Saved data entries
## BEGIN

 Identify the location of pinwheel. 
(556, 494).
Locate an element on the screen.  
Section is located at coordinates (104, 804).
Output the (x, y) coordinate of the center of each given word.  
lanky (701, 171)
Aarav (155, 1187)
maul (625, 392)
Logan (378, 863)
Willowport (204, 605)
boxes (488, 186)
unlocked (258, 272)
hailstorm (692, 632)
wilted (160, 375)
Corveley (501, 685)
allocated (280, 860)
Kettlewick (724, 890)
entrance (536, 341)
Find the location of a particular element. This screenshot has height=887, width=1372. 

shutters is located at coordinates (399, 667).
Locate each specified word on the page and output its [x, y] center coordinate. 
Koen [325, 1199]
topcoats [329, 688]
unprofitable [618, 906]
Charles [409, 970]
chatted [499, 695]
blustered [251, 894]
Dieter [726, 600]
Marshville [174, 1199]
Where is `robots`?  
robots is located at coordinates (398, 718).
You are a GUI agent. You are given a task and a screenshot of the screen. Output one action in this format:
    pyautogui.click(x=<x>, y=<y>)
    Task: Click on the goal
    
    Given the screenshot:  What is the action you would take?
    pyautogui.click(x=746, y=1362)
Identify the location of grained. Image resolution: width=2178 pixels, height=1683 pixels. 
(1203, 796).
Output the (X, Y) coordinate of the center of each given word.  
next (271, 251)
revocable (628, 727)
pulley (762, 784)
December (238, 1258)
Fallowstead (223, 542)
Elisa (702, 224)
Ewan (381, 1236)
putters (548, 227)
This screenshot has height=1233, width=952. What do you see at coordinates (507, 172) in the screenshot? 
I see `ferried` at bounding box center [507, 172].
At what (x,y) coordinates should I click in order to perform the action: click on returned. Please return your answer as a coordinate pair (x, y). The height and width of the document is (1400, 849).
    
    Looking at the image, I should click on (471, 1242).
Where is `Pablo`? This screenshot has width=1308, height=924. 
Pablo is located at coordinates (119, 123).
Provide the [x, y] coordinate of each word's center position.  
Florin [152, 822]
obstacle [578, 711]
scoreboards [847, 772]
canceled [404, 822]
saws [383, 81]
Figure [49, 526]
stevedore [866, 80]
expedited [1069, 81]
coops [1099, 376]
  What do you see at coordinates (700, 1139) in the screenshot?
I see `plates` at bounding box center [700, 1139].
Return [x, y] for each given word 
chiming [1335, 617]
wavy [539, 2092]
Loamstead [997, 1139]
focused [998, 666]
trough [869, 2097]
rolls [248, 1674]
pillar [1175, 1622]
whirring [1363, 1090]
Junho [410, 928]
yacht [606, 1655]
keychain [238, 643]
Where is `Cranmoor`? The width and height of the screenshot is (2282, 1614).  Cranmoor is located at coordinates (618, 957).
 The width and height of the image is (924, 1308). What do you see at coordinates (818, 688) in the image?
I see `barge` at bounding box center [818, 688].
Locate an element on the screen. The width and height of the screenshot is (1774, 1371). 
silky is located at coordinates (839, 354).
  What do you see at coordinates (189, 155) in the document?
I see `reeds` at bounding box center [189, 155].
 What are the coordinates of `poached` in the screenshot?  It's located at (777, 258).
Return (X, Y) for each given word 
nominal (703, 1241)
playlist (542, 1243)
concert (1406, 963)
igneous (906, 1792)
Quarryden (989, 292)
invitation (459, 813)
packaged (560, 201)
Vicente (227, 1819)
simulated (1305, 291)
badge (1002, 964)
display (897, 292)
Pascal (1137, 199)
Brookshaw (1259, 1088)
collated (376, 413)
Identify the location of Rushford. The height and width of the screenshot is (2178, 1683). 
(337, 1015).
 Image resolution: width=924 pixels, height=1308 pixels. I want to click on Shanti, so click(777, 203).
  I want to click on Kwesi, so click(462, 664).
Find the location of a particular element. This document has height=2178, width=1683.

## END

__Work to complete__
From the items above, copy out each line that contains the word "particular".

__Result of the exercise__
Find the location of a particular element. This screenshot has height=887, width=1372. 
Find the location of a particular element. This document has height=2178, width=1683.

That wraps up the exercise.